Please pull out every line of the listing below that contains the string "kern".

-- Start of DATA LINES --

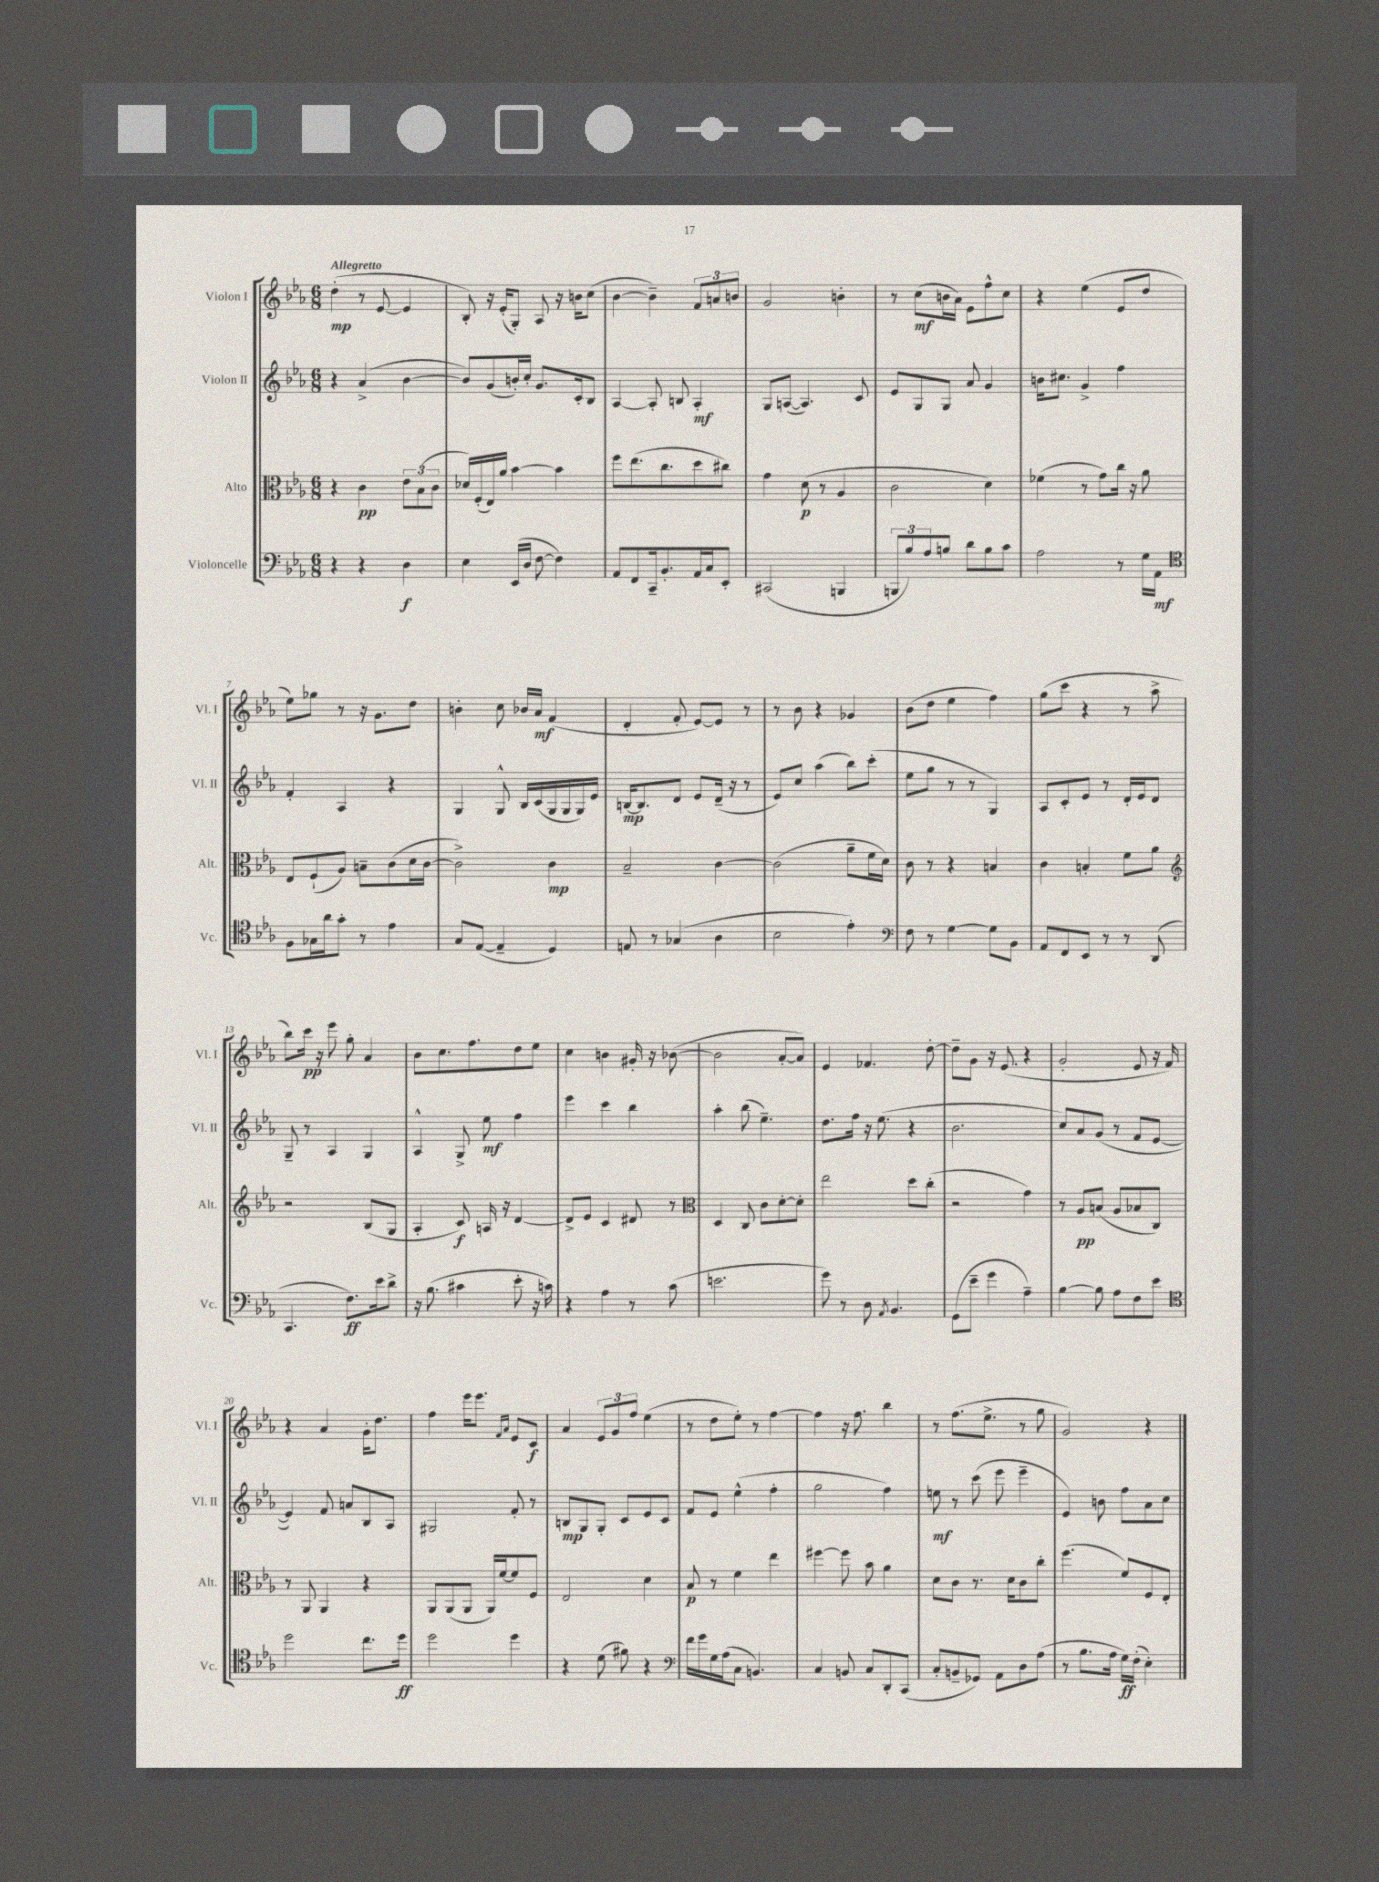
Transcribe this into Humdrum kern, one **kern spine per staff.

**kern	**dynam	**kern	**dynam	**kern	**dynam	**kern	**dynam
*part4	*part4	*part3	*part3	*part2	*part2	*part1	*part1
*staff4	*staff4	*staff3	*staff3	*staff2	*staff2	*staff1	*staff1
*I"Violoncelle	*	*I"Alto	*	*I"Violon II	*	*I"Violon I	*
*I'Vc.	*	*I'Alt.	*	*I'Vl. II	*	*I'Vl. I	*
*clefF4	*	*clefC3	*	*clefG2	*	*clefG2	*
*k[b-e-a-]	*	*k[b-e-a-]	*	*k[b-e-a-]	*	*k[b-e-a-]	*
*M6/8	*	*M6/8	*	*M6/8	*	*M6/8	*
=1	=1	=1	=1	=1	=1	=1	=1
!	!	!	!	!	!	!LO:TX:a:B:t=Allegretto	!
4r	.	4r	.	4r	.	(4dd'\	mp
4r	.	4c\	pp	(4a-^/	.	8r	.
.	.	.	.	.	.	[8e-/	.
4D\	f	12e-\L	.	[4b-\	.	4e-/]	.
.	.	(12B-\	.	.	.	.	.
.	.	12c\J	.	.	.	.	.
=2	=2	=2	=2	=2	=2	=2	=2
4E-\	.	16d-X/LL)	.	8b-/L])	.	8B-'/)	.
.	.	(16F'/	.	.	.	.	.
.	.	16E-/)	.	(8g/	.	16r	.
.	.	16a-/JJ	.	.	.	(16e-'/KL	.
(16EE-/LL	.	[4b-\	.	16bn'/L)	.	8G'/J)	.
16D/JJ	.	.	.	16cc'/JJ	.	.	.
[8F\	.	.	.	8.g/L	.	8A-/	.
4F\])	.	4b-\]	.	.	.	16r	.
.	.	.	.	16c'/k	.	16bn\KL	.
.	.	.	.	8B-/J	.	(8cc\J	.
=3	=3	=3	=3	=3	=3	=3	=3
8AA-/L	.	8ff\L	.	[4A-/	.	[4b-\	.
8FF/	.	(8.ee-\	.	.	.	.	.
16CC~/k	.	.	.	8A-'/]	.	4b-~\])	.
8.BB-'/	.	8.cc\	.	.	.	.	.
.	.	.	.	8Bn/	.	.	.
16AA-/L	.	8dd\	.	4A-'/	mf	12f/L	.
16C/J	.	.	.	.	.	.	.
.	.	.	.	.	.	12an/	.
8EE-'/J	.	8cc#X\J)	.	.	.	.	.
.	.	.	.	.	.	12bn/J	.
=4	=4	=4	=4	=4	=4	=4	=4
(2CC#X/	.	4g\	.	8G/L	.	2g/	.
.	.	.	.	([8An/J	.	.	.
.	.	(8d\	p	4.A/])	.	.	.
.	.	8r	.	.	.	.	.
4BBBn/	.	4A-/	.	.	.	4bn'\	.
.	.	.	.	8c/	.	.	.
=5	=5	=5	=5	=5	=5	=5	=5
12BBBn/L	.	2c\	.	8e-/L	.	8r	.
12B-/)	.	.	.	.	.	.	.
.	.	.	.	8G/	.	(8cc\L	mf
12A-/	.	.	.	.	.	.	.
8Bn/J	.	.	.	8G/J	.	16bn\L	.
.	.	.	.	.	.	16a-\JJ)	.
8d\L	.	.	.	8a-/	.	8e-\L	.
8B\	.	4d\)	.	4g/	.	8ff^^\	.
8c\J	.	.	.	.	.	8cc\J	.
=6	=6	=6	=6	=6	=6	=6	=6
2A-\	.	(4f-X\	.	16bn\KL	.	4r	.
.	.	.	.	8.cc#X\J	.	.	.
.	.	8r	.	4g^/	.	(4ee-\	.
.	.	8g\L)	.	.	.	.	.
8r	.	16cc\Jk	.	4ff\	.	8e-/L	.
.	.	16r	.	.	.	.	.
16G\LL	.	8a-\	.	.	.	8dd/J	.
16AA-\JJ	mf	.	.	.	.	.	.
!!LO:LB:g=z
=7	=7	=7	=7	=7	=7	=7	=7
*clefC4	*	*	*	*	*	*	*
8F\L	.	8E-/L	.	4f'/	.	8ee-\L)	.
16G-X\L	.	(8F`/	.	.	.	8gg-X\J	.
16a-\J	.	.	.	.	.	.	.
8g'\J	.	8A-/J)	.	4A-/	.	8r	.
8r	.	8Bn~\L	.	.	.	16r	.
.	.	.	.	.	.	8.g\L	.
4e-\	.	(8c\	.	4r	.	.	.
.	.	16d\L	.	.	.	8dd\J	.
.	.	[16c\JJ	.	.	.	.	.
=8	=8	=8	=8	=8	=8	=8	=8
8G/L	.	2c^\])	.	4G/	.	4bn'\	.
([8E-/J	.	.	.	.	.	.	.
4E-~/]	.	.	.	8G^^/	.	8cc\	.
.	.	.	.	16B-/LL	.	16b-X/LL	.
.	.	.	.	(16c/	.	16a-/JJ	mf
4D/)	.	4c\	mp	16G/	.	(4f/	.
.	.	.	.	16G/	.	.	.
.	.	.	.	16G/)	.	.	.
.	.	.	.	16e-/JJ	.	.	.
=9	=9	=9	=9	=9	=9	=9	=9
8En/	.	2B-~/	.	[16Bn/KL	mp	4d'/	.
.	.	.	.	8.B/]	.	.	.
8r	.	.	.	.	.	.	.
(4G-X/	.	.	.	8d/J	.	8f'/	.
.	.	.	.	8e-/L	.	[8e-/L)	.
4A-\	.	[4c\	.	(16d~/Jk	.	8e-/J]	.
.	.	.	.	16r	.	.	.
.	.	.	.	8r	.	8r	.
=10	=10	=10	=10	=10	=10	=10	=10
2B-\	.	(2c\]	.	8e-/L)	.	8r	.
.	.	.	.	8cc/J	.	8b-\	.
.	.	.	.	(4aa-\	.	4r	.
4e-'\)	.	8a-~\L	.	8bb-\L)	.	4g-X/	.
.	.	16f\L	.	(8ccc'\J	.	.	.
.	.	16d\JJ)	.	.	.	.	.
=11	=11	=11	=11	=11	=11	=11	=11
*clefF4	*	*	*	*	*	*	*
8F\	.	8c\	.	8ee-\L	.	(8b-\L	.
8r	.	8r	.	8gg\J	.	8dd\J	.
[4G\	.	4r	.	8r	.	4ee-\	.
.	.	.	.	8r	.	.	.
8G\L]	.	4Bn/	.	4G/)	.	4ff\)	.
8BB-\J	.	.	.	.	.	.	.
=12	=12	=12	=12	=12	=12	=12	=12
8AA-/L	.	4c\	.	8A-/L	.	(8gg\L	.
8FF/	.	.	.	8c'/	.	8ccc\J	.
8EE-/J	.	4Bn'/	.	8e-/J	.	4r	.
8r	.	.	.	8r	.	.	.
8r	.	8f\L	.	16d'/LL	.	8r	.
.	.	.	.	16e-/J	.	.	.
(8DD/	.	8a-\J	.	8d/J	.	8aa-^\	.
!!LO:LB:g=z
=13	=13	=13	=13	=13	=13	=13	=13
*	*	*clefG2	*	*	*	*	*
4.CC/	.	2r	.	8G~/	.	8bb-\L)	.
.	.	.	.	8r	.	16ccc\Jk	pp
.	.	.	.	.	.	16r	.
.	.	.	.	4A-/	.	8eee-\	.
8.F\L)	ff	.	.	.	.	8gg'\	.
.	.	(8B-/L	.	4G/	.	4a-/	.
16e-\k	.	.	.	.	.	.	.
8d^\J	.	8G/J	.	.	.	.	.
=14	=14	=14	=14	=14	=14	=14	=14
16r	.	4A-'/	.	4A-^^/	.	8b-\L	.
(8.B-\	.	.	.	.	.	.	.
.	.	.	.	.	.	8.cc\	.
4c#X\	.	8c/)	f	8G^/	.	.	.
.	.	.	.	.	.	8.ff\	.
.	.	16An/	.	8ee-\	mf	.	.
.	.	16r	.	.	.	.	.
8e-'\	.	[4d/	.	4ff\	.	8dd\	.
16r	.	.	.	.	.	8ee-\J	.
16cn\)	.	.	.	.	.	.	.
=15	=15	=15	=15	=15	=15	=15	=15
4r	.	8d^/L]	.	4eee-\	.	4cc\	.
.	.	8e-/J	.	.	.	.	.
4A-\	.	4c/	.	4ccc\	.	4bn\	.
8r	.	8d#X/	.	4bb-\	.	16g#X'/	.
.	.	.	.	.	.	16r	.
(8c\	.	8r	.	.	.	([8b-X\	.
=16	=16	=16	=16	=16	=16	=16	=16
*	*	*clefC3	*	*	*	*	*
2.en\	.	4D/	.	4aa-'\	.	2b-\]	.
.	.	8C/	.	(8bb-\	.	.	.
.	.	8c\L	.	4.ee-~\)	.	.	.
.	.	[8d'\	.	.	.	[8a-'/L	.
.	.	8d'\J]	.	.	.	8a-/J])	.
=17	=17	=17	=17	=17	=17	=17	=17
8g\)	.	2ee-\	.	8.dd\L	.	4e-/	.
8r	.	.	.	.	.	.	.
.	.	.	.	16ff\Jk	.	.	.
8D\	.	.	.	16r	.	4.f-X/	.
.	.	.	.	(8.ee-\	.	.	.
8qAA-/	.	.	.	.	.	.	.
4.BB-/	.	.	.	.	.	.	.
.	.	8dd\L	.	4r	.	.	.
.	.	(8cc'\J	.	.	.	[8dd'\	.
=18	=18	=18	=18	=18	=18	=18	=18
(8GG\L	.	2r	.	2.b-\	.	8dd~\L]	.
8e-~\J	.	.	.	.	.	8g\J	.
4g\	.	.	.	.	.	16r	.
.	.	.	.	.	.	(8.e-/	.
4A-~\)	.	4g\)	.	.	.	4r	.
=19	=19	=19	=19	=19	=19	=19	=19
[4B-\	.	8r	.	8cc/L)	.	2g'/	.
.	.	8A-/L	pp	8a-/	.	.	.
8B-\]	.	(8Bn/J	.	(8g/J	.	.	.
8A-\L	.	8A-/L	.	8r	.	.	.
8F\	.	8B-X/	.	8f/L	.	8e-/	.
8e-\J	.	8C/J)	.	[8e-/J	.	16r	.
.	.	.	.	.	.	16f/)	.
!!LO:LB:g=z
=20	=20	=20	=20	=20	=20	=20	=20
*clefC4	*	*	*	*	*	*	*
2dd\	.	8r	.	4e-/])	.	4r	.
.	.	8AA-/	.	.	.	.	.
.	.	4AA-/	.	8f/	.	4a-/	.
.	.	.	.	8an/L	.	.	.
8.cc\L	.	4r	.	8B-/	.	16g'\KL	.
.	.	.	.	.	.	8.dd\J	.
.	.	.	.	8A-/J	.	.	.
16dd\Jk	ff	.	.	.	.	.	.
=21	=21	=21	=21	=21	=21	=21	=21
2dd\	.	8AA-/L	.	2G#X/	.	4ff\	.
.	.	(8AA-/	.	.	.	.	.
.	.	8AA-/J	.	.	.	16eee-\KL	.
.	.	.	.	.	.	8.eee-\J	.
.	.	16AA-/LL)	.	.	.	.	.
.	.	[16f/J	.	.	.	.	.
.	.	.	.	.	.	16qqf/LL	.
.	.	.	.	.	.	16qqa-/JJ	.
4dd\	.	8f/]	.	8f'/	.	8e-/L	.
.	.	8F/J	.	8r	.	8c/J	f
=22	=22	=22	=22	=22	=22	=22	=22
4r	.	2E-/	.	8Bn/L	mp	4a-/	.
.	.	.	.	8G/	.	.	.
(8d\	.	.	.	8G'/J	.	12e-/L	.
.	.	.	.	.	.	12g/	.
8f#X\)	.	.	.	8c/L	.	.	.
.	.	.	.	.	.	12ff/J	.
4r	.	4d\	.	8e-/	.	(4ee-\	.
.	.	.	.	8c/J	.	.	.
=23	=23	=23	=23	=23	=23	=23	=23
*clefF4	*	*	*	*	*	*	*
16f\LL	.	8B-/	p	8f/L	.	8r	.
16g\	.	.	.	.	.	.	.
16G\	.	8r	.	8e-/J	.	8dd\L	.
(16A-\J	.	.	.	.	.	.	.
8C\J	.	4f\	.	(4ee-^^\	.	8ee-'\J)	.
4.BBn/)	.	.	.	.	.	8r	.
.	.	4ee-\	.	4ff'\	.	[4ff\	.
=24	=24	=24	=24	=24	=24	=24	=24
4C/	.	[4ff#X\	.	2gg\	.	4ff\]	.
8BBn/	.	8ff#\]	.	.	.	16r	.
.	.	.	.	.	.	8.ff\	.
8C/L	.	8b-\	.	.	.	.	.
8DD'/	.	4a-\	.	4ff\)	.	4bb-\	.
(8CC/J	.	.	.	.	.	.	.
=25	=25	=25	=25	=25	=25	=25	=25
8C'/L	.	8d\L	.	8een\	mf	8r	.
8BBn~/	.	8c\J	.	8r	.	(8.ff\L	.
8GG-X/J)	.	8.r	.	(8ccc\	.	.	.
.	.	.	.	.	.	8.ee-^\J	.
8AA-\L	.	.	.	8eee-\	.	.	.
.	.	16d\KL	.	.	.	.	.
8D\	.	8c\	.	4eee-~\	.	8r	.
(8A-\J	.	8cc'\J	.	.	.	8gg\	.
=26	=26	=26	=26	=26	=26	=26	=26
8r	.	(4.ff\	.	4e-/)	.	2g/)	.
8.B-\L	.	.	.	.	.	.	.
.	.	.	.	8bn\	.	.	.
16A-\Jk	.	.	.	.	.	.	.
16G\LL)	ff	8f/L)	.	8ff\L	.	.	.
(16F'\JJ	.	.	.	.	.	.	.
4E-'\)	.	8F/	.	8a-\	.	4r	.
.	.	8E-'/J	.	8cc\J	.	.	.
==	==	==	==	==	==	==	==
*-	*-	*-	*-	*-	*-	*-	*-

-- End of DATA LINES --

- FINISHED EXERCISE
Transcribe this into Humdrum kern, one **kern spine per staff.
**kern	**dynam	**kern	**dynam	**kern	**dynam	**kern	**dynam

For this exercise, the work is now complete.